▶ **Data listing**:
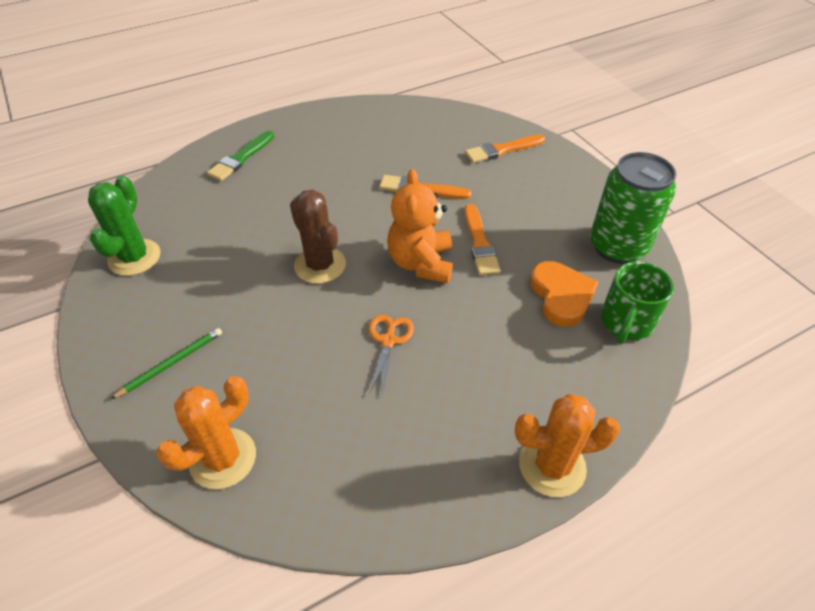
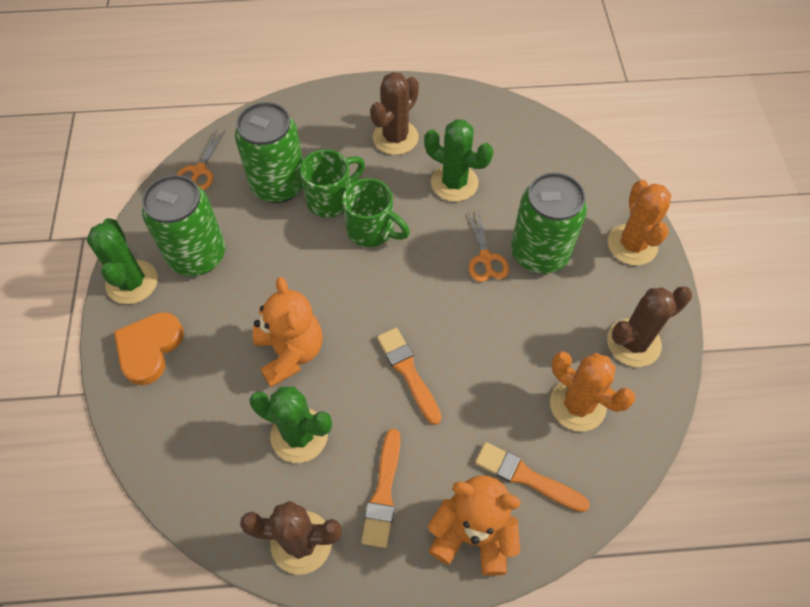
brown cactus: [290,190,346,284] = 1 -> [240,501,342,575] [370,72,419,155] [607,286,692,367] = 3
green brush: [207,131,274,181] = 1 -> none = 0
green cactus: [88,175,160,276] = 1 -> [87,218,158,304] [249,386,332,463] [424,119,494,202] = 3
green can: [590,152,676,264] = 1 -> [142,175,226,276] [235,102,303,203] [511,172,587,274] = 3
green mug: [601,261,674,344] = 1 -> [300,149,365,218] [343,178,410,247] = 2
green pencil: [111,328,222,399] = 1 -> none = 0
orange scissors: [369,314,414,395] = 1 -> [177,129,225,190] [469,209,509,282] = 2
orange teddy bear: [387,169,453,283] = 1 -> [253,277,323,387] [428,475,521,576] = 2

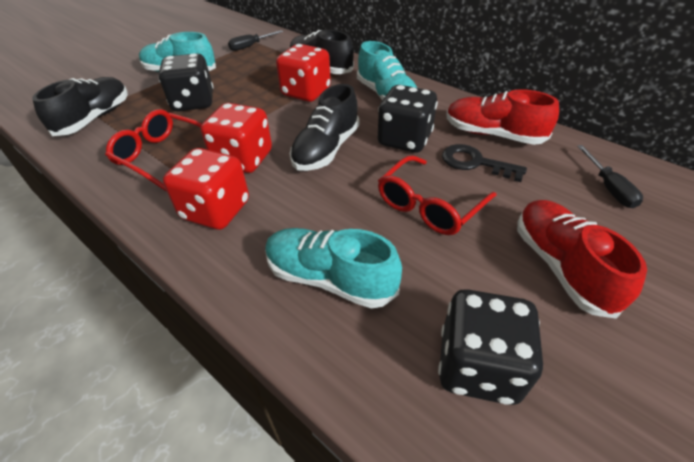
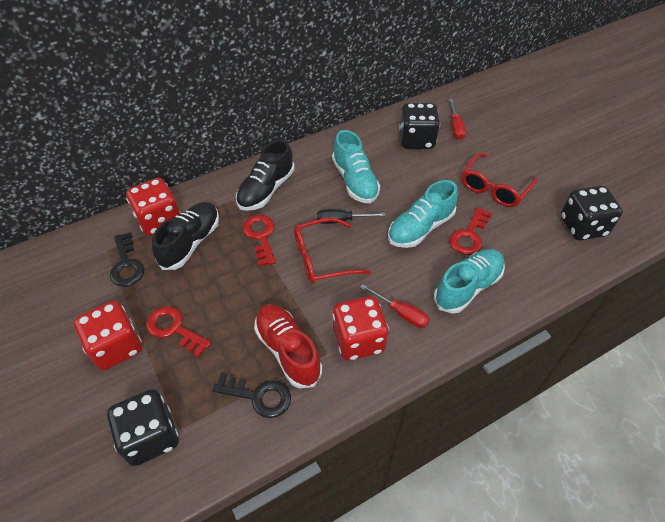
black key: [442,144,527,182] = 1 -> [110,232,144,287] [213,373,291,418] = 2
black screwdriver: [228,30,283,51] [577,145,643,208] = 2 -> [317,209,385,224] = 1
black shoe: [32,77,128,136] [290,30,354,74] [290,84,360,171] = 3 -> [152,202,219,270] [236,140,294,211] = 2
red key: none = 0 -> [146,306,211,358] [243,215,276,267] [450,207,492,255] = 3
red screwdriver: none = 0 -> [360,284,430,328] [449,99,466,140] = 2
red shoe: [447,89,559,145] [517,200,647,319] = 2 -> [254,304,322,388] = 1

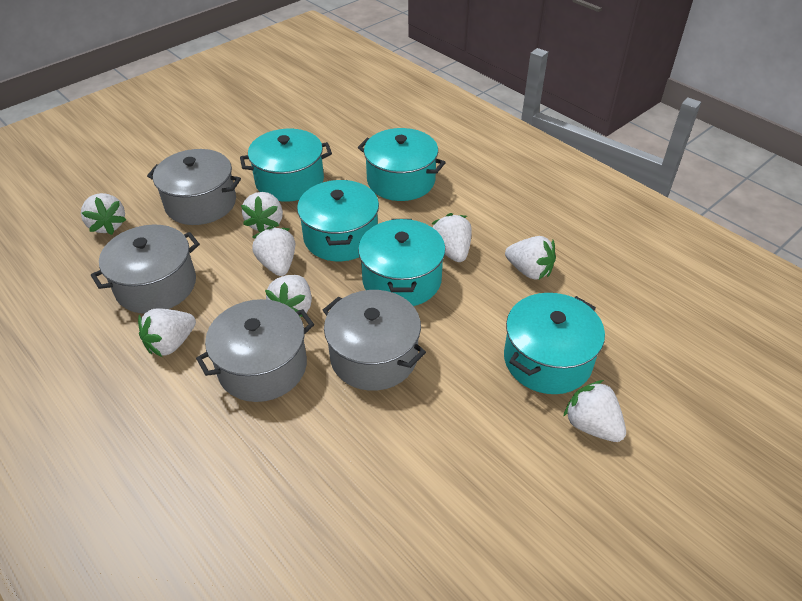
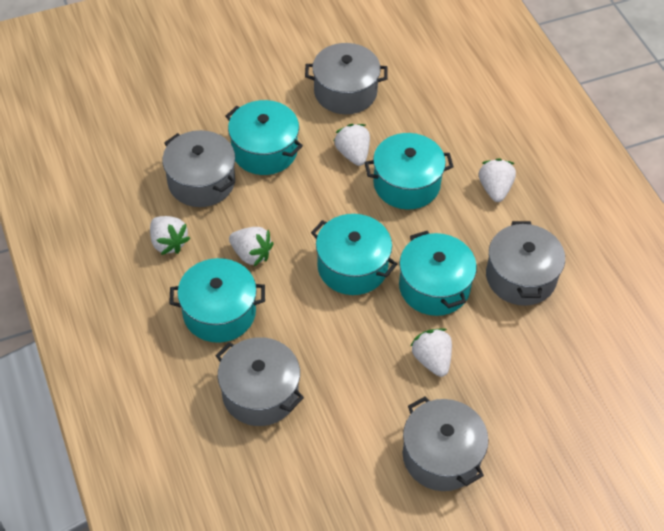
grey pot: [91,225,200,314] [147,149,241,225] [196,299,314,402] [323,290,426,391] = 4 -> [162,130,235,207] [216,337,304,426] [305,43,388,114] [403,397,488,491] [486,221,565,306] = 5
white strawberry: [81,193,126,235] [138,308,196,357] [241,192,283,233] [252,226,295,276] [265,275,312,317] [432,213,472,262] [505,236,556,280] [563,380,626,442] = 8 -> [150,216,190,255] [229,227,273,266] [334,124,370,166] [410,328,452,377] [479,158,516,202] = 5

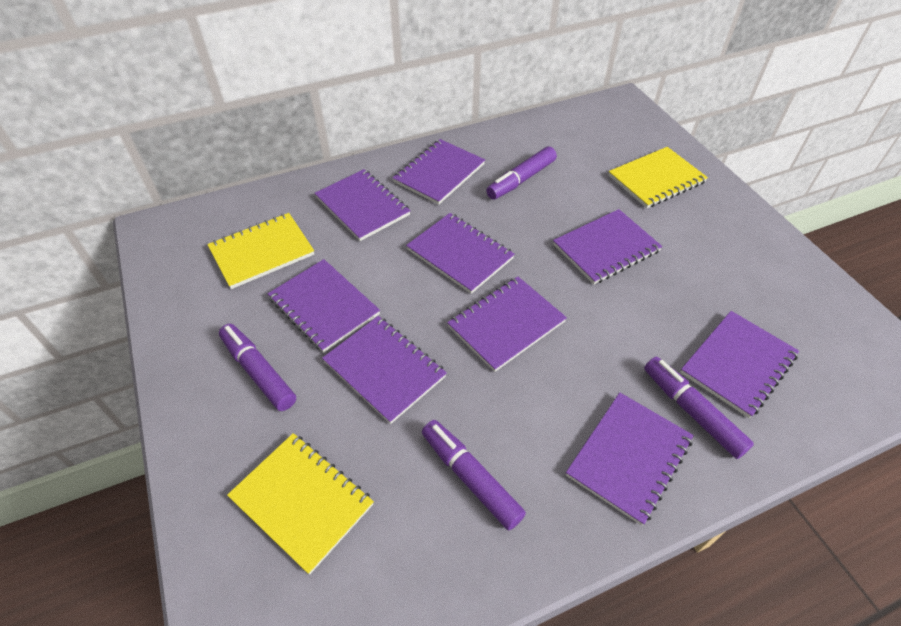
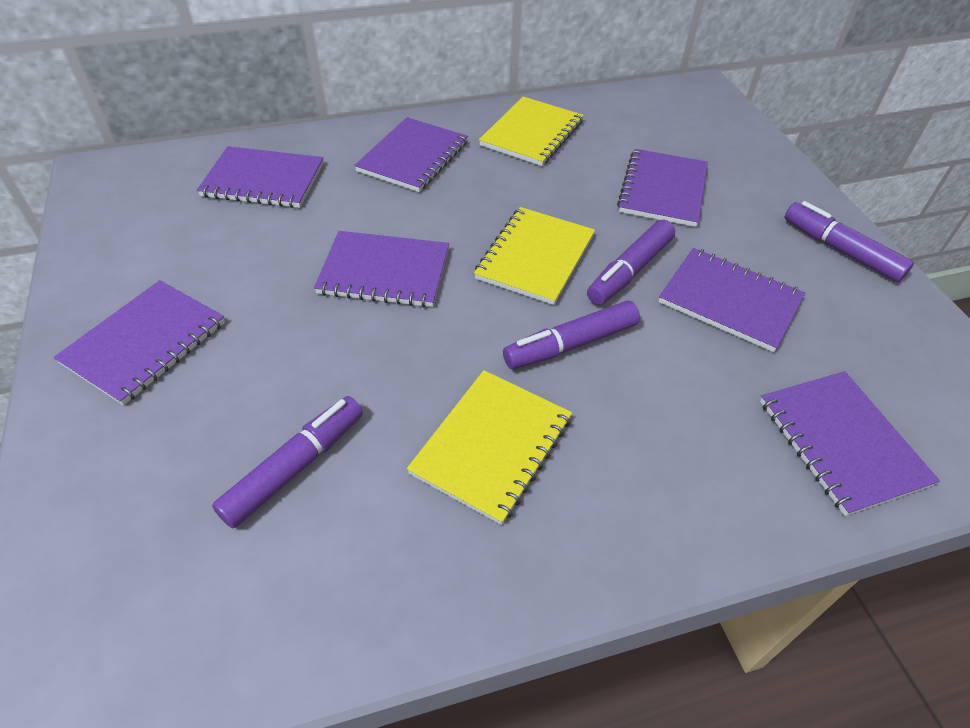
purple notebook: [268,259,380,353] [314,169,411,241] [322,316,447,424] [393,139,485,205] [406,213,515,294] [447,277,567,372] [553,209,662,284] [566,393,694,526] [680,311,799,418] = 9 -> [54,280,225,405] [197,146,324,208] [314,231,449,307] [354,117,468,192] [617,149,708,227] [659,248,805,352] [760,371,940,516] = 7

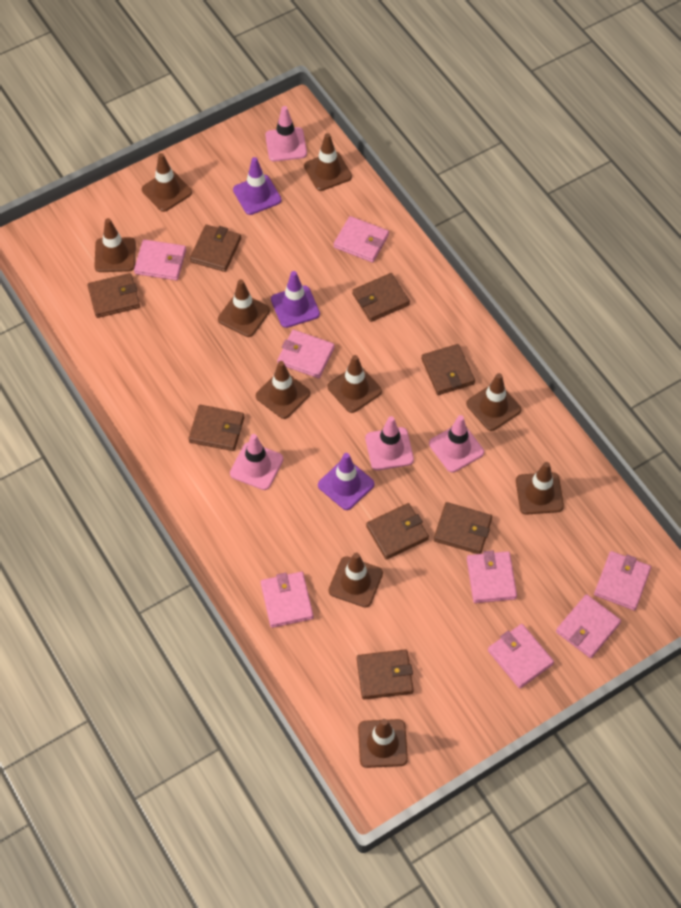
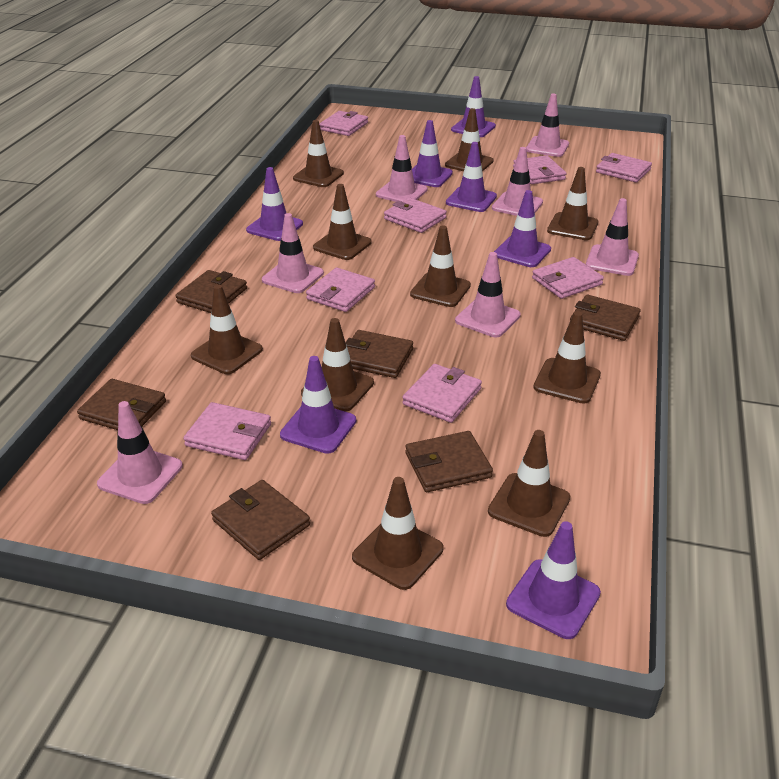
brown wallet: [87,273,140,318] [189,405,244,451] [190,225,241,272] [352,273,410,322] [357,649,414,699] [366,503,429,560] [421,344,475,395] [434,502,492,554] = 8 -> [77,379,166,430] [175,270,247,313] [211,480,310,560] [345,330,413,378] [405,431,493,492] [570,295,641,341] = 6
pink traffic cone: [230,434,283,490] [265,106,307,162] [365,416,414,471] [429,415,484,473] = 4 -> [97,401,183,504] [262,213,324,293] [376,135,428,202] [455,252,521,337] [492,147,543,216] [526,94,569,157] [586,198,639,276] = 7
purple traffic cone: [233,157,282,215] [271,271,320,328] [318,453,374,510] = 3 -> [246,167,303,241] [280,356,356,454] [412,120,453,187] [446,142,497,212] [451,76,496,137] [494,190,551,267] [506,521,601,639] = 7

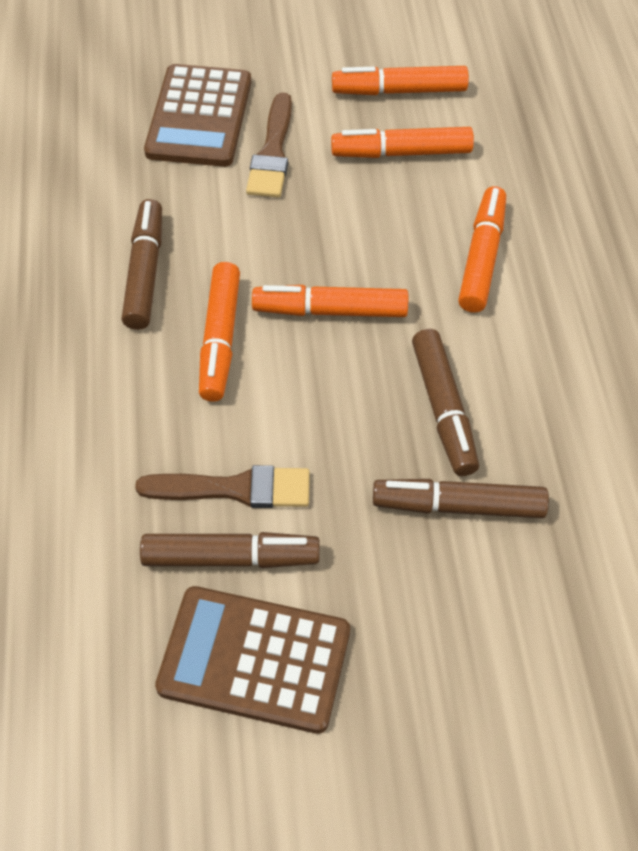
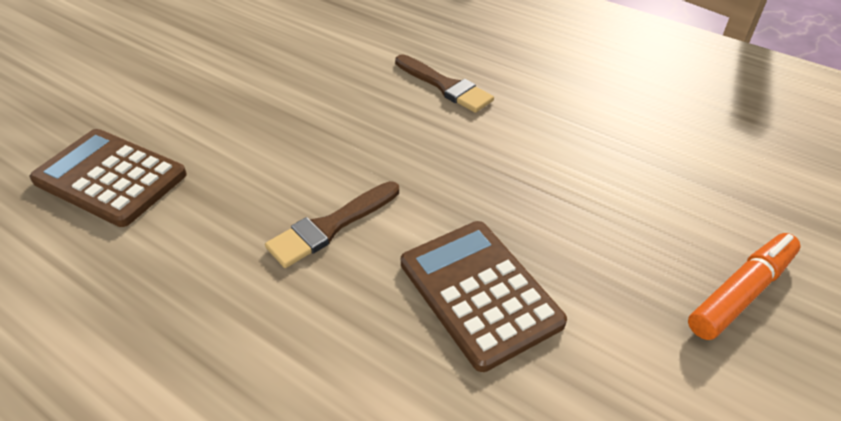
brown marker: [121,199,162,330] [140,532,320,568] [373,479,549,518] [412,329,479,476] = 4 -> none = 0
orange marker: [199,262,240,402] [252,285,408,317] [331,127,474,158] [332,66,469,95] [458,186,506,313] = 5 -> [688,233,800,340] = 1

▶ **Problem to work on**: Leave the pictures out and reproduce each record exactly as written.

▶ **Response to this exercise**:
brown cactus: [290,190,346,284] = 1 -> [240,501,342,575] [370,72,419,155] [607,286,692,367] = 3
green brush: [207,131,274,181] = 1 -> none = 0
green cactus: [88,175,160,276] = 1 -> [87,218,158,304] [249,386,332,463] [424,119,494,202] = 3
green can: [590,152,676,264] = 1 -> [142,175,226,276] [235,102,303,203] [511,172,587,274] = 3
green mug: [601,261,674,344] = 1 -> [300,149,365,218] [343,178,410,247] = 2
green pencil: [111,328,222,399] = 1 -> none = 0
orange scissors: [369,314,414,395] = 1 -> [177,129,225,190] [469,209,509,282] = 2
orange teddy bear: [387,169,453,283] = 1 -> [253,277,323,387] [428,475,521,576] = 2

black key: [442,144,527,182] = 1 -> [110,232,144,287] [213,373,291,418] = 2
black screwdriver: [228,30,283,51] [577,145,643,208] = 2 -> [317,209,385,224] = 1
black shoe: [32,77,128,136] [290,30,354,74] [290,84,360,171] = 3 -> [152,202,219,270] [236,140,294,211] = 2
red key: none = 0 -> [146,306,211,358] [243,215,276,267] [450,207,492,255] = 3
red screwdriver: none = 0 -> [360,284,430,328] [449,99,466,140] = 2
red shoe: [447,89,559,145] [517,200,647,319] = 2 -> [254,304,322,388] = 1

grey pot: [91,225,200,314] [147,149,241,225] [196,299,314,402] [323,290,426,391] = 4 -> [162,130,235,207] [216,337,304,426] [305,43,388,114] [403,397,488,491] [486,221,565,306] = 5
white strawberry: [81,193,126,235] [138,308,196,357] [241,192,283,233] [252,226,295,276] [265,275,312,317] [432,213,472,262] [505,236,556,280] [563,380,626,442] = 8 -> [150,216,190,255] [229,227,273,266] [334,124,370,166] [410,328,452,377] [479,158,516,202] = 5

purple notebook: [268,259,380,353] [314,169,411,241] [322,316,447,424] [393,139,485,205] [406,213,515,294] [447,277,567,372] [553,209,662,284] [566,393,694,526] [680,311,799,418] = 9 -> [54,280,225,405] [197,146,324,208] [314,231,449,307] [354,117,468,192] [617,149,708,227] [659,248,805,352] [760,371,940,516] = 7

brown wallet: [87,273,140,318] [189,405,244,451] [190,225,241,272] [352,273,410,322] [357,649,414,699] [366,503,429,560] [421,344,475,395] [434,502,492,554] = 8 -> [77,379,166,430] [175,270,247,313] [211,480,310,560] [345,330,413,378] [405,431,493,492] [570,295,641,341] = 6
pink traffic cone: [230,434,283,490] [265,106,307,162] [365,416,414,471] [429,415,484,473] = 4 -> [97,401,183,504] [262,213,324,293] [376,135,428,202] [455,252,521,337] [492,147,543,216] [526,94,569,157] [586,198,639,276] = 7
purple traffic cone: [233,157,282,215] [271,271,320,328] [318,453,374,510] = 3 -> [246,167,303,241] [280,356,356,454] [412,120,453,187] [446,142,497,212] [451,76,496,137] [494,190,551,267] [506,521,601,639] = 7

brown marker: [121,199,162,330] [140,532,320,568] [373,479,549,518] [412,329,479,476] = 4 -> none = 0
orange marker: [199,262,240,402] [252,285,408,317] [331,127,474,158] [332,66,469,95] [458,186,506,313] = 5 -> [688,233,800,340] = 1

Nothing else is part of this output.